─── RECORDS TO PROCESS ───

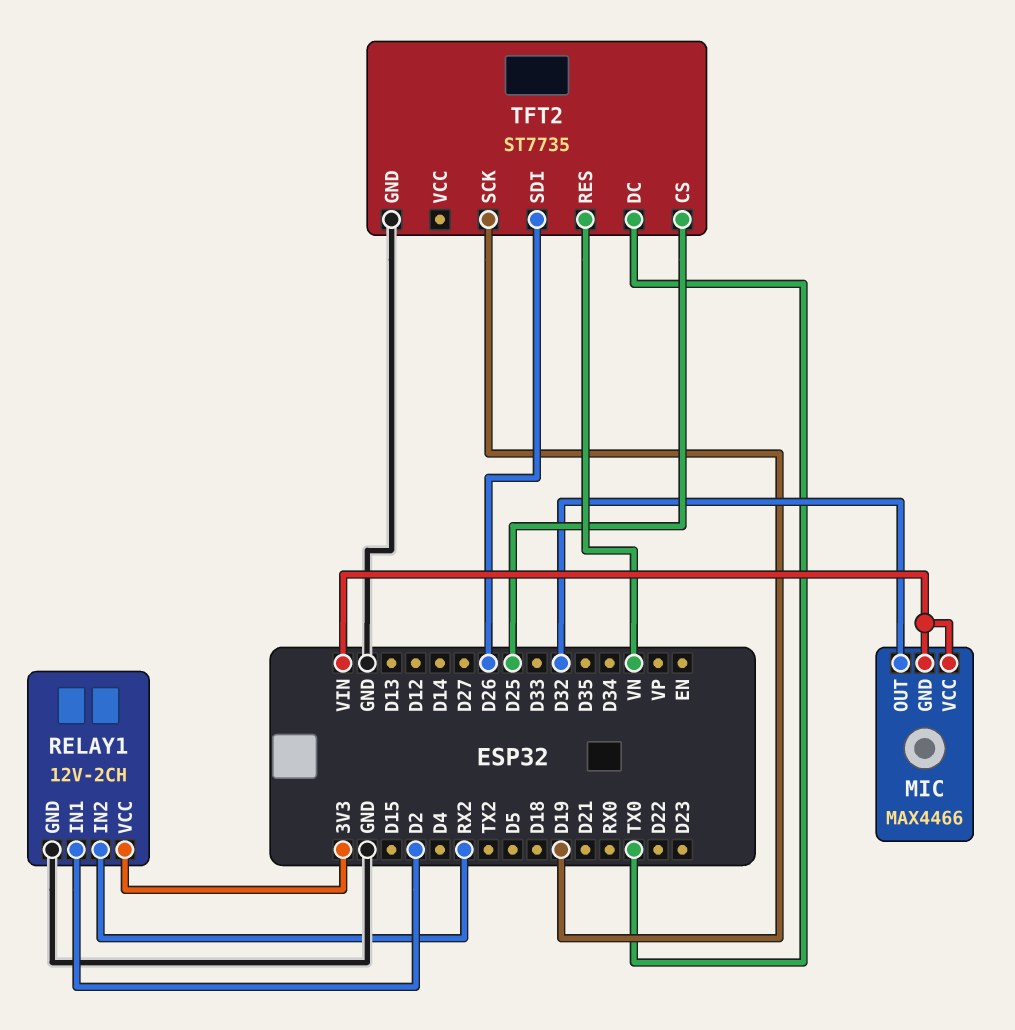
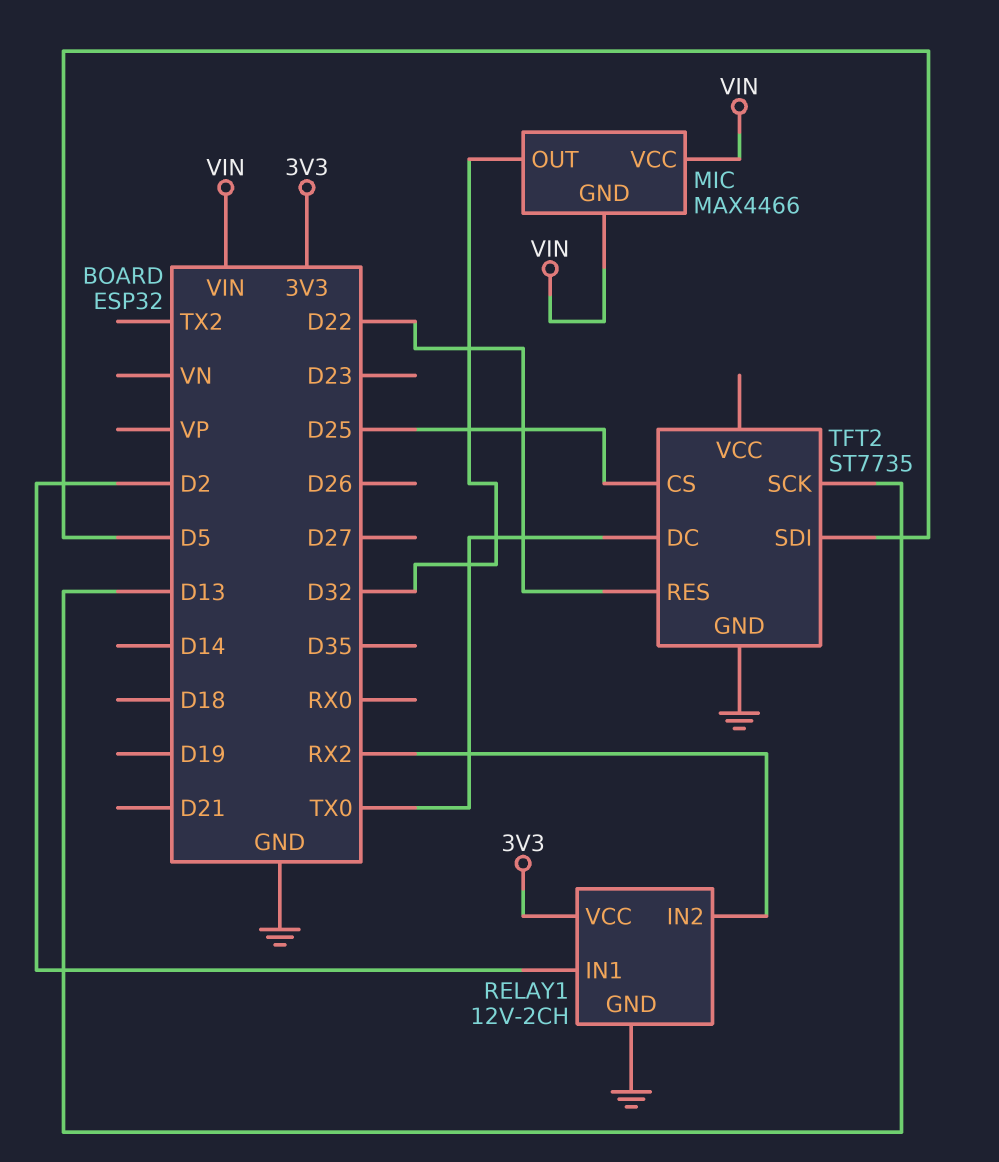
TFT2 pin RES: VN -> D22
TFT2 pin SCK: D19 -> D13
TFT2 pin SDI: D26 -> D5

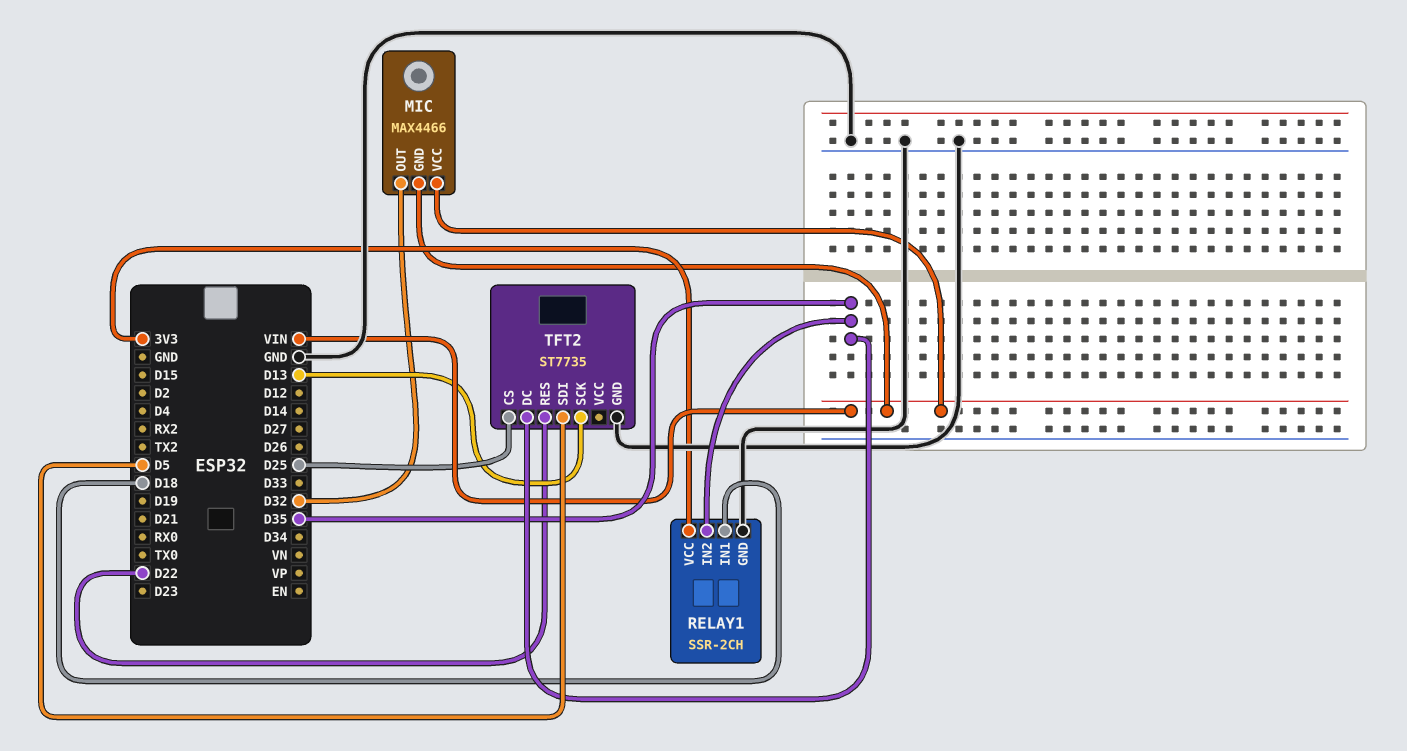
RELAY1: 12V-2CH -> SSR-2CH
RELAY1 pin IN1: D2 -> D18
RELAY1 pin IN2: RX2 -> D35
TFT2 pin DC: TX0 -> D35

───

EXERCISE DESCRIPTION – An exact copy of the entries, minus the pictures, is what to return.

WRITTEN SOLUTION –
TFT2 pin RES: VN -> D22
TFT2 pin SCK: D19 -> D13
TFT2 pin SDI: D26 -> D5

RELAY1: 12V-2CH -> SSR-2CH
RELAY1 pin IN1: D2 -> D18
RELAY1 pin IN2: RX2 -> D35
TFT2 pin DC: TX0 -> D35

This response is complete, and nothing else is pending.